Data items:
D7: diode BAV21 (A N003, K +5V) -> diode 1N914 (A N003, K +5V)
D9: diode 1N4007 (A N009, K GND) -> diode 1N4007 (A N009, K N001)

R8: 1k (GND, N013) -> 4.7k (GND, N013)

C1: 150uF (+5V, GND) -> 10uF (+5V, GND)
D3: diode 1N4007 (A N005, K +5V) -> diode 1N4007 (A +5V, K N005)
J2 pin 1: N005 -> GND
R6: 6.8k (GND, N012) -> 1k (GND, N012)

* * *

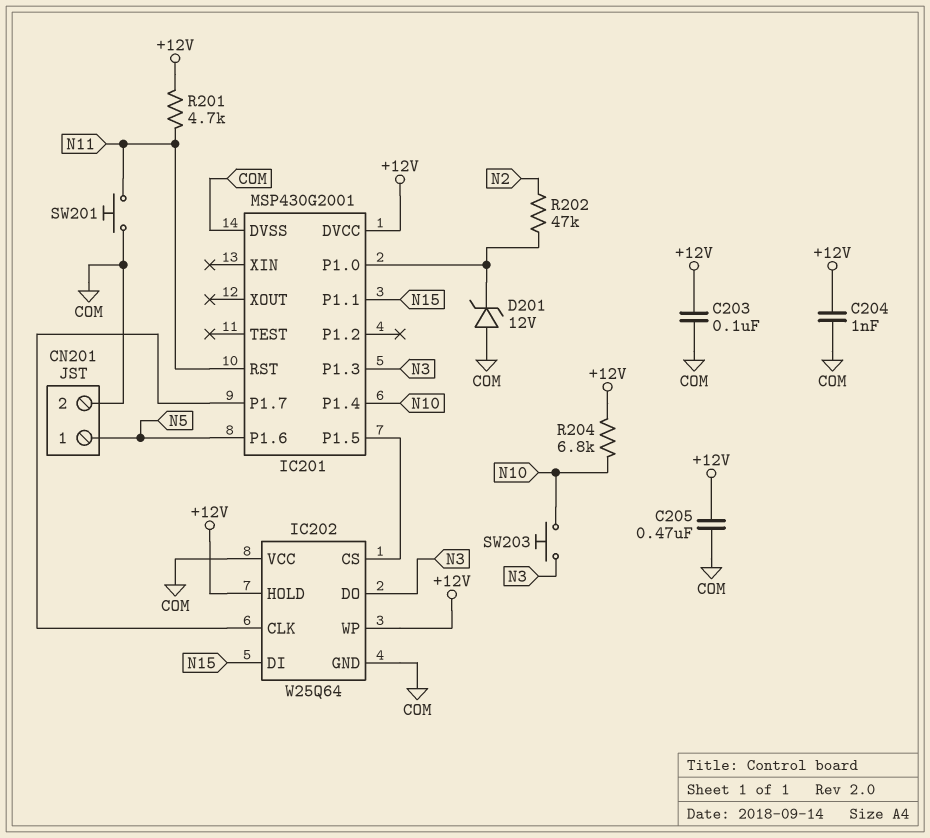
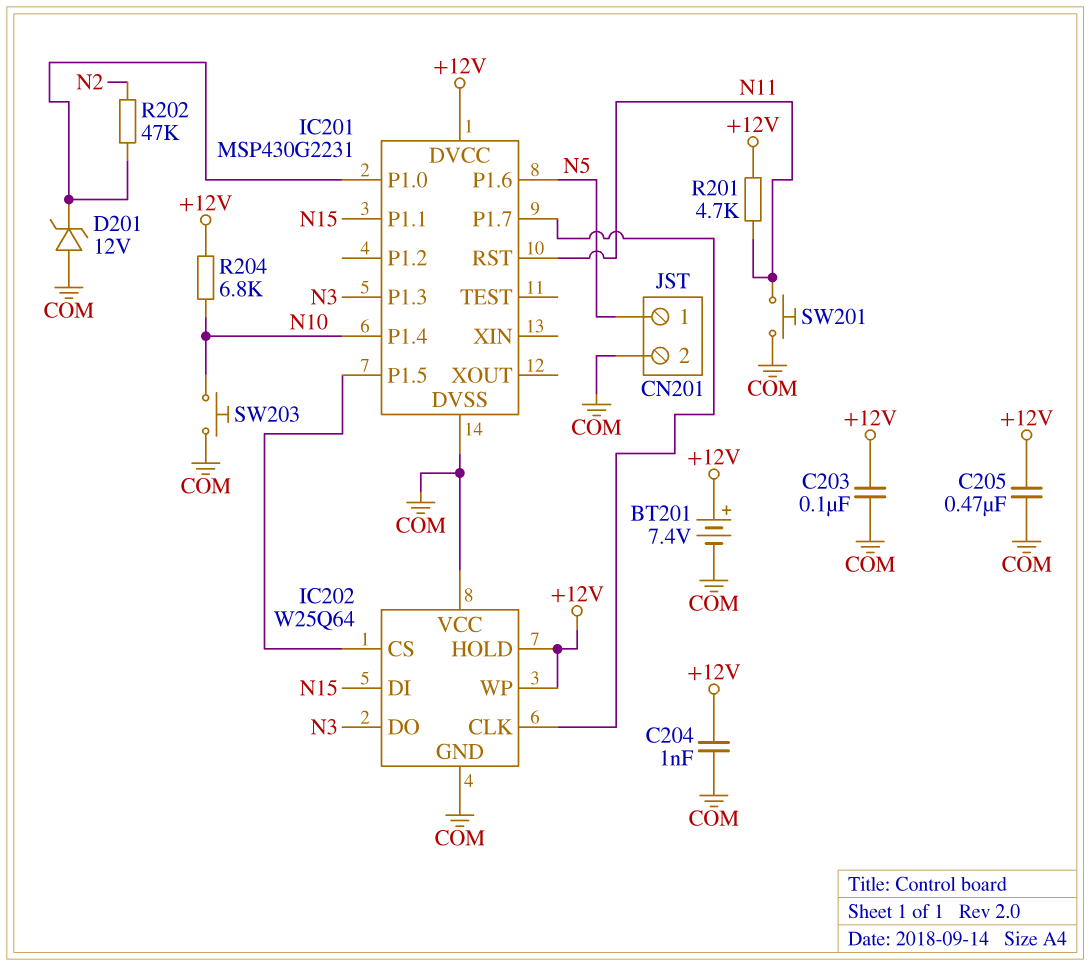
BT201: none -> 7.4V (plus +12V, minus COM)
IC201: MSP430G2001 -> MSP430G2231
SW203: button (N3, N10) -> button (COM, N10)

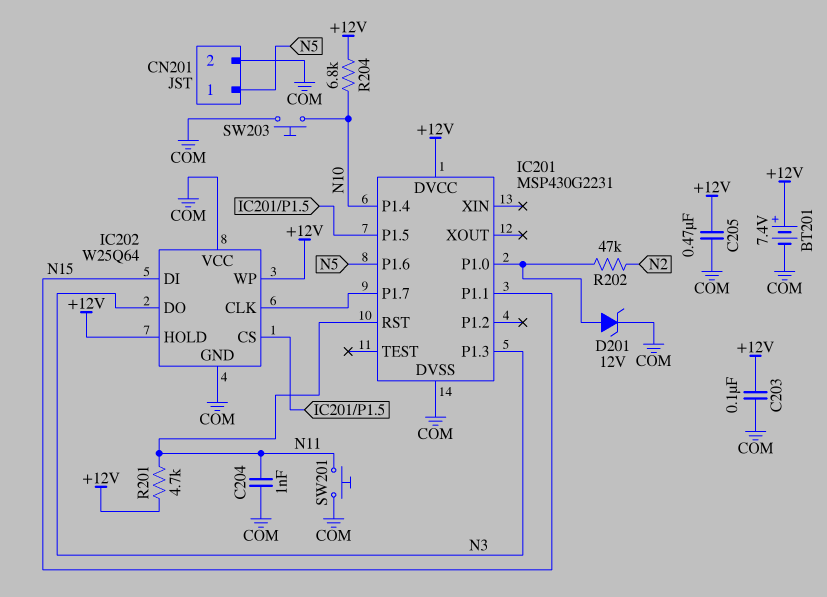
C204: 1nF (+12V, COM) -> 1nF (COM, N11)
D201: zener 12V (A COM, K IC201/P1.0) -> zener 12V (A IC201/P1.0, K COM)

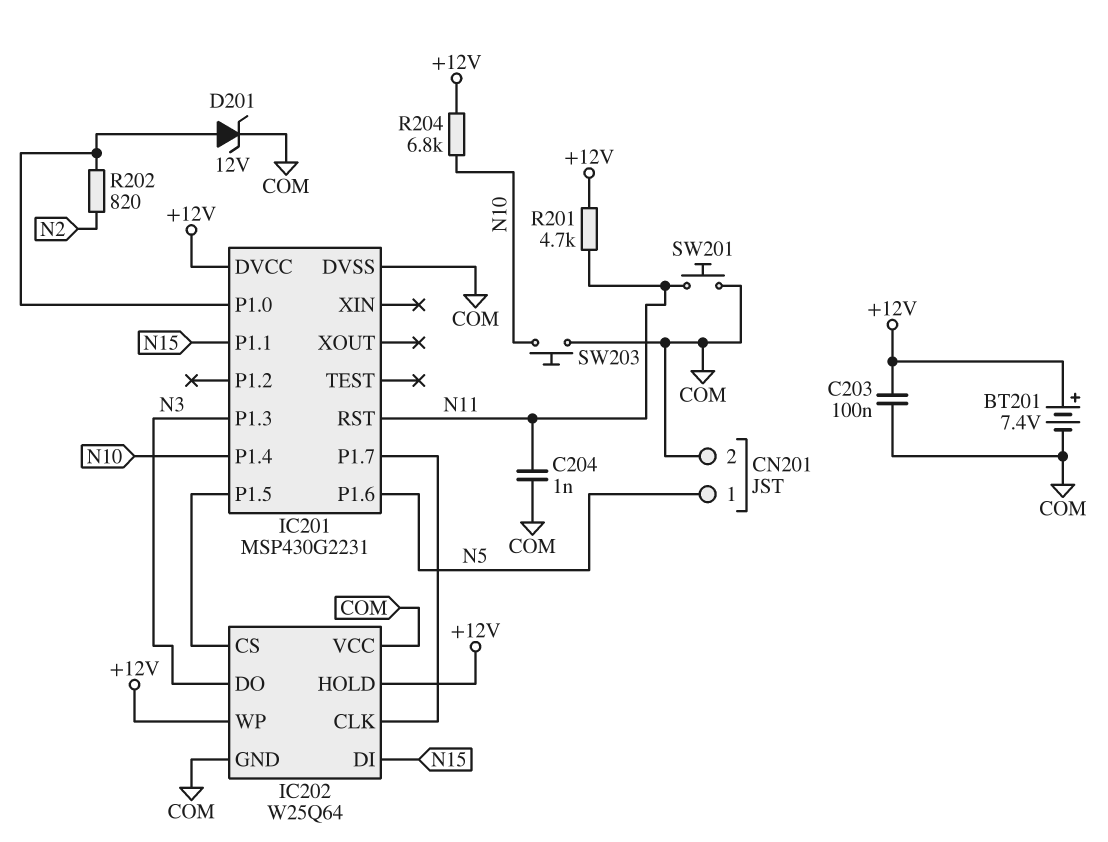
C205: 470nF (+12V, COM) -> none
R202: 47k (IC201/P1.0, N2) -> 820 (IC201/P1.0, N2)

→ YOUR ASSIGNMENT: From the entries above, write out only the lines starting at the line that holds "C205: 470nF (+12V, COM) -> none" and ending at the line that holds "R202: 47k (IC201/P1.0, N2)", keeping both and matching them exactly.

→ RESPONSE TO THIS EXERCISE:
C205: 470nF (+12V, COM) -> none
R202: 47k (IC201/P1.0, N2) -> 820 (IC201/P1.0, N2)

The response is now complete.